*Material shown*:
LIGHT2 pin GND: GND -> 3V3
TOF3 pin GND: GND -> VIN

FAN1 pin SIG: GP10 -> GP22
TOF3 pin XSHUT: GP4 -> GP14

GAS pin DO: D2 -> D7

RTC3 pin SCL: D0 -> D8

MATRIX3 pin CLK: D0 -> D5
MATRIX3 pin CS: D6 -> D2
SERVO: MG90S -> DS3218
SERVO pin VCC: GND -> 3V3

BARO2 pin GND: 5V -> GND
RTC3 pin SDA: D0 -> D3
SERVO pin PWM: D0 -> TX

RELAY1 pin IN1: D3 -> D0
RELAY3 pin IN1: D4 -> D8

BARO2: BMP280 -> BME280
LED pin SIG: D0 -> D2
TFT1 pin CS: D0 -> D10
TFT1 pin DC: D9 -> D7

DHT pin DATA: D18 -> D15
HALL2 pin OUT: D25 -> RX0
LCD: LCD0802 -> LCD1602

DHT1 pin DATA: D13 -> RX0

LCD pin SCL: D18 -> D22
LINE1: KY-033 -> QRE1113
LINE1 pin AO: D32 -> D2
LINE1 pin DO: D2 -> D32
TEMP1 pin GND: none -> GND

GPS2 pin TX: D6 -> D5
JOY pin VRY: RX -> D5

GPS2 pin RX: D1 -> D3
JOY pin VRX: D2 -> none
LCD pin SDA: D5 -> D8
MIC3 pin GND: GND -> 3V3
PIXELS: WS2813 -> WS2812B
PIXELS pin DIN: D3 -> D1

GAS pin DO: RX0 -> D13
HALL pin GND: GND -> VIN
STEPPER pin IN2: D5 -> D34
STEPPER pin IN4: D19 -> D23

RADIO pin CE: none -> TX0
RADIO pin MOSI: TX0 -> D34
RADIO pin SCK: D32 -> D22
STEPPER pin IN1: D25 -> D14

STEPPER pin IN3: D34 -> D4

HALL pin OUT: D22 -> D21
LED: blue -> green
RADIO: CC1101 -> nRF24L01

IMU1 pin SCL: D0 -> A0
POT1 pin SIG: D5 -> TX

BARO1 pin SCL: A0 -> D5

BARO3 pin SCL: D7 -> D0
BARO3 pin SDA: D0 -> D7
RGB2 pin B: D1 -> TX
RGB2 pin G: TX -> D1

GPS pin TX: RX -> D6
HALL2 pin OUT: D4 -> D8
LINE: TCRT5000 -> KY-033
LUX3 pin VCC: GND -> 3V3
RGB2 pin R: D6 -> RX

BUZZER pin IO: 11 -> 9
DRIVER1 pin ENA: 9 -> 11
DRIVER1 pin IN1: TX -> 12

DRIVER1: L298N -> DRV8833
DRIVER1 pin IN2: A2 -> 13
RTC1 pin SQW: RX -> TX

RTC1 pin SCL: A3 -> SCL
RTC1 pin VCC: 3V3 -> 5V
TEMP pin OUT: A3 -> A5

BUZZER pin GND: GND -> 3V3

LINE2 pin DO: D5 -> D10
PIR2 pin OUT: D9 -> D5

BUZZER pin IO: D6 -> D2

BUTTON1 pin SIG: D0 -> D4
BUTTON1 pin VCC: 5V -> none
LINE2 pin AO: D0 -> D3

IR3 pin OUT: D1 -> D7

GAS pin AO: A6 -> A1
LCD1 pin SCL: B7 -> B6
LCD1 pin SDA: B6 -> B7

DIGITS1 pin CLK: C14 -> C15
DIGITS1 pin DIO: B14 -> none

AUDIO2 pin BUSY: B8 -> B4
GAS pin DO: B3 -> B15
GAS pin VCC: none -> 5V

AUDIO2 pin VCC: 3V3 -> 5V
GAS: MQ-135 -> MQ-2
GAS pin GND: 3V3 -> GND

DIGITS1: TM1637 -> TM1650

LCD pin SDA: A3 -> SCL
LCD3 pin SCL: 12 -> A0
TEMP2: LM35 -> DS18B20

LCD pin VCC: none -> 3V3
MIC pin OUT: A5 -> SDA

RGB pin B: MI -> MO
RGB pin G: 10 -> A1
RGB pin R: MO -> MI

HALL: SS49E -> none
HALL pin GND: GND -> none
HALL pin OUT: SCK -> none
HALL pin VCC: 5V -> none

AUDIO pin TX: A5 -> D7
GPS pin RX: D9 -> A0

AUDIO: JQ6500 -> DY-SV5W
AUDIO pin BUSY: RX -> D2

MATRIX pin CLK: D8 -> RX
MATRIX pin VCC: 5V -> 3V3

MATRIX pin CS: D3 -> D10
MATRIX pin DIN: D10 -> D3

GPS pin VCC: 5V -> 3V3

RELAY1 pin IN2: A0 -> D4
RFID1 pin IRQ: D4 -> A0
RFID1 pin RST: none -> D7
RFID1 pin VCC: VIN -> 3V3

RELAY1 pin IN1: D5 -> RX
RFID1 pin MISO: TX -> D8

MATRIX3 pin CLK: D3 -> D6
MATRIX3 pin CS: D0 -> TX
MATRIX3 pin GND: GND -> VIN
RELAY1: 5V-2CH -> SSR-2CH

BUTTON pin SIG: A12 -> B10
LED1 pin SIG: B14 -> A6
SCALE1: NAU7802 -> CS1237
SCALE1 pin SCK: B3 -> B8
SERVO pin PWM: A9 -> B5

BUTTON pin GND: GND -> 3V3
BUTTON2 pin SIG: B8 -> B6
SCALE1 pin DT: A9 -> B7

*Your assignment*: The string "BUSY" appears in how many lines above? Answer with the number only.

*Response box*: 2